Work item ::
Set down exactly the first line of the entries and every line after it, through the line with "moved | doniczka".

Start of Data extract

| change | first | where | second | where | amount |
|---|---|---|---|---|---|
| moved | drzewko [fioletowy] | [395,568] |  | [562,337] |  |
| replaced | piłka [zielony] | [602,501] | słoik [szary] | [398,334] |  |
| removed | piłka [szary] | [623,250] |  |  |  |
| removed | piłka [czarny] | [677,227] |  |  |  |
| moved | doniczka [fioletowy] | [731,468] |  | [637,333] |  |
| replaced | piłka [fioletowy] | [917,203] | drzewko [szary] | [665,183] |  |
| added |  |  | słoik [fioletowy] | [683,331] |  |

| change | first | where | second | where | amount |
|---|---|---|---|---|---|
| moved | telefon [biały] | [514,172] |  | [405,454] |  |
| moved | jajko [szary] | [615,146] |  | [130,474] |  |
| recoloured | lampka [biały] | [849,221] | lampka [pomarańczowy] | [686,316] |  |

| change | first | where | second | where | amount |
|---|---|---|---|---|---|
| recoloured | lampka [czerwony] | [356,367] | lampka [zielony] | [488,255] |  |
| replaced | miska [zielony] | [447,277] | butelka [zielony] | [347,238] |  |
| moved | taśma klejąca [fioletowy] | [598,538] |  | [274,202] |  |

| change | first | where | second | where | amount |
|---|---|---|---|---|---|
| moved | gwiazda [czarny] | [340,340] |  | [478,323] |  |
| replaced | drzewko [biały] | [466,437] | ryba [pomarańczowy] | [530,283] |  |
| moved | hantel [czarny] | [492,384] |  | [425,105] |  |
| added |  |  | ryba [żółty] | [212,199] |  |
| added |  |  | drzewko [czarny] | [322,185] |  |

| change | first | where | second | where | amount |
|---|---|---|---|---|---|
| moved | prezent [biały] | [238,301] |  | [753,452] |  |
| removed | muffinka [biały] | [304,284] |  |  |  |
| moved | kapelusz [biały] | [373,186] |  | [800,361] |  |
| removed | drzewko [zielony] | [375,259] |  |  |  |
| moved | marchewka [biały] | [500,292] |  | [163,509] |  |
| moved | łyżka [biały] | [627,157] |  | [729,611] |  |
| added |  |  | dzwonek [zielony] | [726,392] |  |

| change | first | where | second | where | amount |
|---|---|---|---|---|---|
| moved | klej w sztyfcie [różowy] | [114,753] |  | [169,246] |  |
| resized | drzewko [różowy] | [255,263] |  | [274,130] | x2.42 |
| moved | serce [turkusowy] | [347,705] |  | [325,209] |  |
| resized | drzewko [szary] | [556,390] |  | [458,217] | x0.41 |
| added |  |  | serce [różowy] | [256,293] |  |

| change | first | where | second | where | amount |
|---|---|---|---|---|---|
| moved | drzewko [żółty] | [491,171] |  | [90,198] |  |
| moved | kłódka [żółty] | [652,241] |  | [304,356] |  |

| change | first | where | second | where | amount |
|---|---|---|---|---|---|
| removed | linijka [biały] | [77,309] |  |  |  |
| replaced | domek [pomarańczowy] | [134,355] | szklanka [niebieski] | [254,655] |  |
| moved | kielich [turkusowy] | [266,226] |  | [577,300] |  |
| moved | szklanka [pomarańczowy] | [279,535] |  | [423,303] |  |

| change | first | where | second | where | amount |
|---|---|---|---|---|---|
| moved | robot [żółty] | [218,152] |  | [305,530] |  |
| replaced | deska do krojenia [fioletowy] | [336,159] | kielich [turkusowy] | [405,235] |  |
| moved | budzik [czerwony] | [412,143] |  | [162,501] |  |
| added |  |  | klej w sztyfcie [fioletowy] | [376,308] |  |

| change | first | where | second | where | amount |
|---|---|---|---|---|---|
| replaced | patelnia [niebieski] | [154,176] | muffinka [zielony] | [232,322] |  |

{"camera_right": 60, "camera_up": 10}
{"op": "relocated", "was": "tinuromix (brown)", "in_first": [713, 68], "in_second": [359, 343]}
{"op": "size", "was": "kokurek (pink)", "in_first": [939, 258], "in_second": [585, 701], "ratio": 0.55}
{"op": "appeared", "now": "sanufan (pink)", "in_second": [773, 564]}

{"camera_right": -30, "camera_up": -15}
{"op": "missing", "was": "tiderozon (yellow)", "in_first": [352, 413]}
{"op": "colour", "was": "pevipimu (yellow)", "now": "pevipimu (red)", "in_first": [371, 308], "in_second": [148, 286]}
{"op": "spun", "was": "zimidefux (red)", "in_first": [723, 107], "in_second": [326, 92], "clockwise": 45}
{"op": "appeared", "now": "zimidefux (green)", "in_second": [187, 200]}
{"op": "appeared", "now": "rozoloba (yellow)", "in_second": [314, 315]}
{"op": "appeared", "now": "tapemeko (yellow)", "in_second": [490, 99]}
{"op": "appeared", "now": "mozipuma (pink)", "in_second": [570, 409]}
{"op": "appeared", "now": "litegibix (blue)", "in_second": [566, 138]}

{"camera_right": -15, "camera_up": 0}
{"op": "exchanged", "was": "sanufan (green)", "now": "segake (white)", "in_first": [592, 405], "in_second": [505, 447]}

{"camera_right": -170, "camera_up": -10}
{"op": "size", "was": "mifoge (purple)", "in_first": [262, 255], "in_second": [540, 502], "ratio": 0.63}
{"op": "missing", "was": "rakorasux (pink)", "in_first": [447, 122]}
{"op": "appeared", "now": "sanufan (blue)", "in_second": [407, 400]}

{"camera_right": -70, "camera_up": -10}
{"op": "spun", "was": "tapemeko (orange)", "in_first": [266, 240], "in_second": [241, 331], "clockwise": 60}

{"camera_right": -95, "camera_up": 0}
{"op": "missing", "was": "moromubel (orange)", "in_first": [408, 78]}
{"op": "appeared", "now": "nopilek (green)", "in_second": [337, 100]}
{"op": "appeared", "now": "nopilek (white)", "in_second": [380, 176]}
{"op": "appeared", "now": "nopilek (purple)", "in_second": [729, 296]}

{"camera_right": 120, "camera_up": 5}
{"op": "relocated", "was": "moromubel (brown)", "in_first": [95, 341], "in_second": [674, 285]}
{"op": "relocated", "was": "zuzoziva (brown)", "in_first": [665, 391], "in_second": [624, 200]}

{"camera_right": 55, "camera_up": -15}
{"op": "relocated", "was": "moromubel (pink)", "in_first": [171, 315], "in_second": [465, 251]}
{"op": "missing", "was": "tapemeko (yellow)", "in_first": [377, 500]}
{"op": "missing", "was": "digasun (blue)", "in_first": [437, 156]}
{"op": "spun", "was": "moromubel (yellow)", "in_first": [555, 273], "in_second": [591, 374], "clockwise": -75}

End of Data extract

Response box ::
| change | first | where | second | where | amount |
|---|---|---|---|---|---|
| moved | drzewko [fioletowy] | [395,568] |  | [562,337] |  |
| replaced | piłka [zielony] | [602,501] | słoik [szary] | [398,334] |  |
| removed | piłka [szary] | [623,250] |  |  |  |
| removed | piłka [czarny] | [677,227] |  |  |  |
| moved | doniczka [fioletowy] | [731,468] |  | [637,333] |  |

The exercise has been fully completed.